# Try it
Take the data below and copy exactly the lines starting at the one with "R11: 2.2k (GND, TEMP) -> none" and finishing at the one with "TP3: none -> test point (P5/1)", both included.

# Data to use
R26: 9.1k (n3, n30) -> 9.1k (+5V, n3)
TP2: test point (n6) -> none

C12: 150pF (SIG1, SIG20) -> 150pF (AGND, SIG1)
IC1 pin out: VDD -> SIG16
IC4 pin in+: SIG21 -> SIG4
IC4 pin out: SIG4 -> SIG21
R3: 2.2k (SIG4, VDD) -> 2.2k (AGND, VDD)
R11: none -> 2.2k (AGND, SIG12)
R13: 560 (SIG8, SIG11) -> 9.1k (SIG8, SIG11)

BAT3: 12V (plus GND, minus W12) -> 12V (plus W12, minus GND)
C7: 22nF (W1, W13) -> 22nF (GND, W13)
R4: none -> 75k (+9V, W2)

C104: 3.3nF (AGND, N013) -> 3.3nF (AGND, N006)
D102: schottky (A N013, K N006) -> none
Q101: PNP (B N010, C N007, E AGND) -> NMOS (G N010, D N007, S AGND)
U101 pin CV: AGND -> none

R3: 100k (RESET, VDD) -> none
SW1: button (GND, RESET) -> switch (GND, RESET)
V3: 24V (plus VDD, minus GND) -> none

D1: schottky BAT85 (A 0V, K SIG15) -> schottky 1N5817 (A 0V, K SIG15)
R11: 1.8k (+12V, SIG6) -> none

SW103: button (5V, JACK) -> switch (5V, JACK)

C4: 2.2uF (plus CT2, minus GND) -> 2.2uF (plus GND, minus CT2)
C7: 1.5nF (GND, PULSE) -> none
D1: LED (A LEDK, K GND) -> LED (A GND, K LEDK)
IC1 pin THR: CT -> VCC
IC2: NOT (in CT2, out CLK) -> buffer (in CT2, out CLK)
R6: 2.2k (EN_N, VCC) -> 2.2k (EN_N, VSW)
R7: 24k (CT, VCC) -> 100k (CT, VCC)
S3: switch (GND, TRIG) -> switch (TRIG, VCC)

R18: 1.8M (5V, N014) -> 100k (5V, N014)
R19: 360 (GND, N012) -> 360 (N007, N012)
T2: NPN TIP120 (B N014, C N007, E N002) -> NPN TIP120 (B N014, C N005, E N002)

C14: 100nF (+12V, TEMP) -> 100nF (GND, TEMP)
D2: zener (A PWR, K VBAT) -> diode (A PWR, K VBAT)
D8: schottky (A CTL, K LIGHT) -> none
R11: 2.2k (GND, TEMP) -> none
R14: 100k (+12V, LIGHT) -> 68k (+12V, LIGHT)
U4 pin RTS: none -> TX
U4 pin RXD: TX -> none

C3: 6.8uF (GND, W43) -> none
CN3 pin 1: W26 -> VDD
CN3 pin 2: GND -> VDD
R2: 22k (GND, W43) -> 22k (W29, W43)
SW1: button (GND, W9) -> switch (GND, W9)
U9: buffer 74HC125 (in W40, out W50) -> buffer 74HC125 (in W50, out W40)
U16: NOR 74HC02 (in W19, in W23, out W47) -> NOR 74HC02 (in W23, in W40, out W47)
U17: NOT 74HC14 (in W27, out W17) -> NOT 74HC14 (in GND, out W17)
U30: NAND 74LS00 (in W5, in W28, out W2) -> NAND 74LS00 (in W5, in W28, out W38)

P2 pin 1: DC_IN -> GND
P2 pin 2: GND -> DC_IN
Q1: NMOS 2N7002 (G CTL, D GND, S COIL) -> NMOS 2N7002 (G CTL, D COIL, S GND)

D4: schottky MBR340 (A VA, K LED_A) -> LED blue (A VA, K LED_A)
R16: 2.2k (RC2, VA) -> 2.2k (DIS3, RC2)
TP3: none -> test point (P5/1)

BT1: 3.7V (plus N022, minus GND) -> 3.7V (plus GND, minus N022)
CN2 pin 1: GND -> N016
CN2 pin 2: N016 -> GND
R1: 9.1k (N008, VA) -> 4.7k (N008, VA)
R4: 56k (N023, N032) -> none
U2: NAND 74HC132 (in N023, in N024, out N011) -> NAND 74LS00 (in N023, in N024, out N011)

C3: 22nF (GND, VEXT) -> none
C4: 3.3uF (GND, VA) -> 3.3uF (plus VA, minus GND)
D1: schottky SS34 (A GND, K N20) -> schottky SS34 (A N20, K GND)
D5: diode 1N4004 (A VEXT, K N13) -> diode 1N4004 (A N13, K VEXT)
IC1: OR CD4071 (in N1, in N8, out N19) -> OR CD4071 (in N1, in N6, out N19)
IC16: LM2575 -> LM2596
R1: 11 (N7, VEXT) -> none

# Response to the exercise
R11: 2.2k (GND, TEMP) -> none
R14: 100k (+12V, LIGHT) -> 68k (+12V, LIGHT)
U4 pin RTS: none -> TX
U4 pin RXD: TX -> none

C3: 6.8uF (GND, W43) -> none
CN3 pin 1: W26 -> VDD
CN3 pin 2: GND -> VDD
R2: 22k (GND, W43) -> 22k (W29, W43)
SW1: button (GND, W9) -> switch (GND, W9)
U9: buffer 74HC125 (in W40, out W50) -> buffer 74HC125 (in W50, out W40)
U16: NOR 74HC02 (in W19, in W23, out W47) -> NOR 74HC02 (in W23, in W40, out W47)
U17: NOT 74HC14 (in W27, out W17) -> NOT 74HC14 (in GND, out W17)
U30: NAND 74LS00 (in W5, in W28, out W2) -> NAND 74LS00 (in W5, in W28, out W38)

P2 pin 1: DC_IN -> GND
P2 pin 2: GND -> DC_IN
Q1: NMOS 2N7002 (G CTL, D GND, S COIL) -> NMOS 2N7002 (G CTL, D COIL, S GND)

D4: schottky MBR340 (A VA, K LED_A) -> LED blue (A VA, K LED_A)
R16: 2.2k (RC2, VA) -> 2.2k (DIS3, RC2)
TP3: none -> test point (P5/1)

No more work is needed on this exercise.